* _Exercise requirements_: In the listing below, find the line that contains "(155, 261) = (113, 223): blue" and the line that contains "(439, 144) = (689, 242): turquoise". Quote both and every line between them, exactly, and nothing more.

━━━━━━━━━━

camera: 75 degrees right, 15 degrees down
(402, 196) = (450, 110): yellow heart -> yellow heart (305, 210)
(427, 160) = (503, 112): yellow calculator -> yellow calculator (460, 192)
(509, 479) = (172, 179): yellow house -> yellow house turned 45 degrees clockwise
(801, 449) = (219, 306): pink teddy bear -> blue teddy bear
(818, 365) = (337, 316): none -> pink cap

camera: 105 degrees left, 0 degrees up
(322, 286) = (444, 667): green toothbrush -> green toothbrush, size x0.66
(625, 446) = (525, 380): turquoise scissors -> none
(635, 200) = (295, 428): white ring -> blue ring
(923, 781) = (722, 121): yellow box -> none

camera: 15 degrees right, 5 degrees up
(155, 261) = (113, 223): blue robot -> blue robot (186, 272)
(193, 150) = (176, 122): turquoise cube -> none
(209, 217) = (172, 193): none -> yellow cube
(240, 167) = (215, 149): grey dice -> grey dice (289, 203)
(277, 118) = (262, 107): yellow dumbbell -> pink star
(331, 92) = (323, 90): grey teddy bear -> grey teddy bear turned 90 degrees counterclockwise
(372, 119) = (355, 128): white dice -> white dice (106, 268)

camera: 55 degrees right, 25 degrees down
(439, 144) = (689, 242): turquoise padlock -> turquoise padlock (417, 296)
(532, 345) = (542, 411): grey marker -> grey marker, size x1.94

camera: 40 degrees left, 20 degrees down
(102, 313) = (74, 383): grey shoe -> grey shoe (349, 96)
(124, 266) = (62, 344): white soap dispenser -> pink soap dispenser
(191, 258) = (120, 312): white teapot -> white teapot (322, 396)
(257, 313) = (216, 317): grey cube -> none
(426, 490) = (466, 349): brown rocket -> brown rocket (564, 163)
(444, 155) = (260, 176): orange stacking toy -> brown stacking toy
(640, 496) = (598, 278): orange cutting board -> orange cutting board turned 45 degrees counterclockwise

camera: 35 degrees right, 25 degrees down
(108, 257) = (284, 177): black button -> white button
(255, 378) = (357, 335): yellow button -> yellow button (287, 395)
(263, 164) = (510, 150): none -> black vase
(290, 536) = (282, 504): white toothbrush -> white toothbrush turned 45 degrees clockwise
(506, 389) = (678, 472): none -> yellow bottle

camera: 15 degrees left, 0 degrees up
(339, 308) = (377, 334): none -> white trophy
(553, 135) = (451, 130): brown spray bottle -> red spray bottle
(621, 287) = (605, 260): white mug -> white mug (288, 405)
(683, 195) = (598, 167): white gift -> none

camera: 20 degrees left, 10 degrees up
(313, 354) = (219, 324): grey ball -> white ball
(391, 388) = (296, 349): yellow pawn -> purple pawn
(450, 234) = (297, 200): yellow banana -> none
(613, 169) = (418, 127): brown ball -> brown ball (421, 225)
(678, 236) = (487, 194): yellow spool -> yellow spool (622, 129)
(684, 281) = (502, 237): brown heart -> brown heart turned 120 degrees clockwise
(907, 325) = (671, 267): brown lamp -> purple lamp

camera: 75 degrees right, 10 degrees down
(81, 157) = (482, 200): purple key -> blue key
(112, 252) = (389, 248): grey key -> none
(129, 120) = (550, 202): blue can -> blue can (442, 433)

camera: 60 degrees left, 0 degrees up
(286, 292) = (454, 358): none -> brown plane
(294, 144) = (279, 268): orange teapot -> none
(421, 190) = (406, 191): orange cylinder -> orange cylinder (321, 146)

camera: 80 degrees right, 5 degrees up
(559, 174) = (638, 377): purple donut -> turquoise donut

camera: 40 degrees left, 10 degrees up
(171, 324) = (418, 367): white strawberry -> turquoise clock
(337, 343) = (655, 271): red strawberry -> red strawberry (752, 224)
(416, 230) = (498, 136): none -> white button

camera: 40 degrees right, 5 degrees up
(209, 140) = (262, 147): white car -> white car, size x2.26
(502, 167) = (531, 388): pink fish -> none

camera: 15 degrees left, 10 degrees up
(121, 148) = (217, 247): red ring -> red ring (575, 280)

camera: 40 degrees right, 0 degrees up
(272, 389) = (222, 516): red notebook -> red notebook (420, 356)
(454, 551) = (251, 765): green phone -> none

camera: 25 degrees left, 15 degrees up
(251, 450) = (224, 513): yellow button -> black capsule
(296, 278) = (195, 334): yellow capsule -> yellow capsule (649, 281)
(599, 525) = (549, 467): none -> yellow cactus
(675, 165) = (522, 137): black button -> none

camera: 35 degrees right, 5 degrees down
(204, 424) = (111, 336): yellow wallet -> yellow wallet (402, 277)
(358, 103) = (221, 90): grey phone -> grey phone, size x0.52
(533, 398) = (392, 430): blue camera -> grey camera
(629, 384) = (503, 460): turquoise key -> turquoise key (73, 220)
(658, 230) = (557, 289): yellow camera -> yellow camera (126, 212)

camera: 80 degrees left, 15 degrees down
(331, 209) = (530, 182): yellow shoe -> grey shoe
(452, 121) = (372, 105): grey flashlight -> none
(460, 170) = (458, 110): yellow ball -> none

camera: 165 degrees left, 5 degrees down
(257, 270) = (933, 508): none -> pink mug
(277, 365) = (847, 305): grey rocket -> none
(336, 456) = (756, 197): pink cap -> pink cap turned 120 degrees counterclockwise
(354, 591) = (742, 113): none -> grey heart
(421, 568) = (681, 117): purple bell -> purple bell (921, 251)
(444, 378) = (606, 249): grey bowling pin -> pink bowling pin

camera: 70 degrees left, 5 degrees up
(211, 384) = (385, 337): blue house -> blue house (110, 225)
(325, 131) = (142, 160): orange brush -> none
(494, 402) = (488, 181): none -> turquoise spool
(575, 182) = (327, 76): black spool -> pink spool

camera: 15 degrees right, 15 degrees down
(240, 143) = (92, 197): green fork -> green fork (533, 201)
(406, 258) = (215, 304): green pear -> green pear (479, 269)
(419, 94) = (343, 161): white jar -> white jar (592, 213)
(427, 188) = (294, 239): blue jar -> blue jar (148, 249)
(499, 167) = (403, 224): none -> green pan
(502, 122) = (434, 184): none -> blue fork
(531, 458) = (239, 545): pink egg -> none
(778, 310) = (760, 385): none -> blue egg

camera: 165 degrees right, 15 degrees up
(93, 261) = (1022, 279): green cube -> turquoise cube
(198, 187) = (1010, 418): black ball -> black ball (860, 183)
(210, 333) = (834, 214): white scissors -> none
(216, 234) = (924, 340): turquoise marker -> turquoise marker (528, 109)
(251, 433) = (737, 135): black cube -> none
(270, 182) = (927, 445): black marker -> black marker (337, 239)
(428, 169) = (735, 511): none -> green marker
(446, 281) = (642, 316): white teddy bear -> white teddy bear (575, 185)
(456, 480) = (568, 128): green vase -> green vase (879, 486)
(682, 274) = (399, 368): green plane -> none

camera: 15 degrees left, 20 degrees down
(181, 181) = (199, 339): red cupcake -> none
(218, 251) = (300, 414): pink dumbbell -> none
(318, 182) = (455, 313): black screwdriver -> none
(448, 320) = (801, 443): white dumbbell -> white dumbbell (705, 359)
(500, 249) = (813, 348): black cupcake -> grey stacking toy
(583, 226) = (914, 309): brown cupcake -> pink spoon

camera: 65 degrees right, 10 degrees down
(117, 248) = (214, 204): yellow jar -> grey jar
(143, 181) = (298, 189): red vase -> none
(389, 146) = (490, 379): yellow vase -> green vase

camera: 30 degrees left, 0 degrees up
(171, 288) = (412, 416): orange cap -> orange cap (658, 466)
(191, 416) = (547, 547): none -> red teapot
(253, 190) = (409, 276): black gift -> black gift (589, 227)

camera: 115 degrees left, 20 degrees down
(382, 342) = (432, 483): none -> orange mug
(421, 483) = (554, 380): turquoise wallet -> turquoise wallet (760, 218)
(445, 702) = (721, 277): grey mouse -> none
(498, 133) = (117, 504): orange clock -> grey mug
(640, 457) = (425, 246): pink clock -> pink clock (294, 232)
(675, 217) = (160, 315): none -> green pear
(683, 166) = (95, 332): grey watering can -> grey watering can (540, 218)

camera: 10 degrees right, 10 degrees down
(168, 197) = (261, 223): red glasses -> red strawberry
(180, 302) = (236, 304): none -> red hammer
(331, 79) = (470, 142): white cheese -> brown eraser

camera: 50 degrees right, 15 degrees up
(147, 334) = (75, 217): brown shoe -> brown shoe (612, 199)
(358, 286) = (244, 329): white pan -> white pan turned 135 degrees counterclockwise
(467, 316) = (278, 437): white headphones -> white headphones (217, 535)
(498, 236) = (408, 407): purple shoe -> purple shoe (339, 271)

━━━━━━━━━━

* _Answer box_:
(155, 261) = (113, 223): blue robot -> blue robot (186, 272)
(193, 150) = (176, 122): turquoise cube -> none
(209, 217) = (172, 193): none -> yellow cube
(240, 167) = (215, 149): grey dice -> grey dice (289, 203)
(277, 118) = (262, 107): yellow dumbbell -> pink star
(331, 92) = (323, 90): grey teddy bear -> grey teddy bear turned 90 degrees counterclockwise
(372, 119) = (355, 128): white dice -> white dice (106, 268)

camera: 55 degrees right, 25 degrees down
(439, 144) = (689, 242): turquoise padlock -> turquoise padlock (417, 296)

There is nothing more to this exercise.